## Instructions for the task
Take the entries that follow and return exactly the lines from the one holding "brown line: (91, 208) -> (61, 274), moved" through the one holding "brown semicircle: (74, 119)", both included. Nothing else is needed.

BEGIN Material for this task

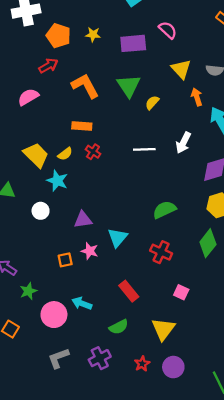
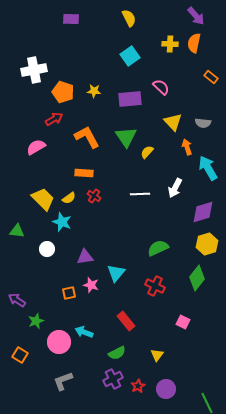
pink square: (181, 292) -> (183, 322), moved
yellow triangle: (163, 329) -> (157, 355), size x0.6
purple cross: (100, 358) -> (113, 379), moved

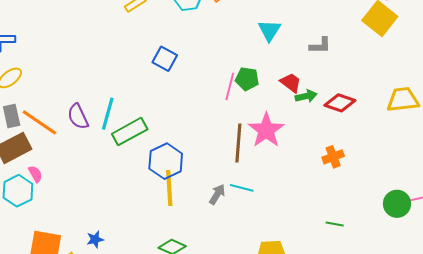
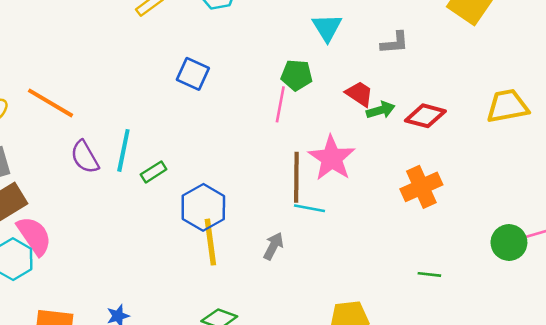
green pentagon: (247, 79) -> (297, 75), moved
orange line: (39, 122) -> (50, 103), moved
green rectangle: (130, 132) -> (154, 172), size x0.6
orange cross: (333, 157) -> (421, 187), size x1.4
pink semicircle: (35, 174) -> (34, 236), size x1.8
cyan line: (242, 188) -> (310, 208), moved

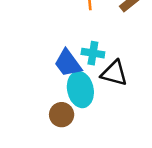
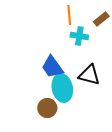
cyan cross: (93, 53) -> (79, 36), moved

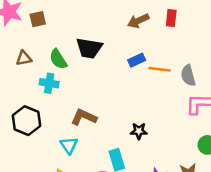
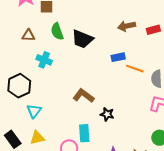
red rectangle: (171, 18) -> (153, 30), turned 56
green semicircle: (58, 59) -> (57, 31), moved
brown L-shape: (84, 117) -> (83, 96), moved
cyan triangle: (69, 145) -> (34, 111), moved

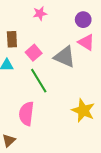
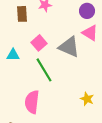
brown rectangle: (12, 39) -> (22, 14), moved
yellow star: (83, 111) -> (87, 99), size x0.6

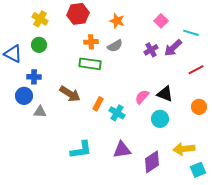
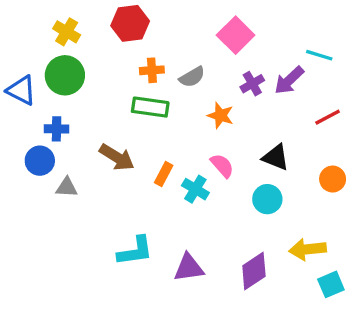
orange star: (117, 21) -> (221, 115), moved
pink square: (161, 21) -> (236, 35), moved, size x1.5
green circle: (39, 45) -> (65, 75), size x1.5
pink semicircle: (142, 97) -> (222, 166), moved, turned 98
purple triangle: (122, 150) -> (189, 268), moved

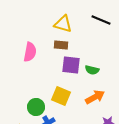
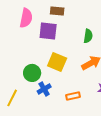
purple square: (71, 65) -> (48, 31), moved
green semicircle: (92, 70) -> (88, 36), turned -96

END Material for this task
BEGIN Material for this task

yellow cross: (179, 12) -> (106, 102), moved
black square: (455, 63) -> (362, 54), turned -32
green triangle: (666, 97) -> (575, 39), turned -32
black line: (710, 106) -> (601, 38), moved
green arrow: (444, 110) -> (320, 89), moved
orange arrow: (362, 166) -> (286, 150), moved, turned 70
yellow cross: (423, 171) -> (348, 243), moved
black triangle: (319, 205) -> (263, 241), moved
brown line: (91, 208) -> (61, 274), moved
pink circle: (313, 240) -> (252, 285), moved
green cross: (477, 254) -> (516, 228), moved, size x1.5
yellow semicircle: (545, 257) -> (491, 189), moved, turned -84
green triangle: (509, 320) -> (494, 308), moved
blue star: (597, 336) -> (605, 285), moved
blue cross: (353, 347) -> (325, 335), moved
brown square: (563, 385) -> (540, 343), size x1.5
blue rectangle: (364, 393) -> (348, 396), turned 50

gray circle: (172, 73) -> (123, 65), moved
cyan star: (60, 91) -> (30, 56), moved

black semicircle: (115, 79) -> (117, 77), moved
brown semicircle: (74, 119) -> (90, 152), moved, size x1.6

END Material for this task

## Response
brown line: (91, 208) -> (61, 274), moved
pink circle: (313, 240) -> (252, 285), moved
green cross: (477, 254) -> (516, 228), moved, size x1.5
yellow semicircle: (545, 257) -> (491, 189), moved, turned -84
green triangle: (509, 320) -> (494, 308), moved
blue star: (597, 336) -> (605, 285), moved
blue cross: (353, 347) -> (325, 335), moved
brown square: (563, 385) -> (540, 343), size x1.5
blue rectangle: (364, 393) -> (348, 396), turned 50

gray circle: (172, 73) -> (123, 65), moved
cyan star: (60, 91) -> (30, 56), moved

black semicircle: (115, 79) -> (117, 77), moved
brown semicircle: (74, 119) -> (90, 152), moved, size x1.6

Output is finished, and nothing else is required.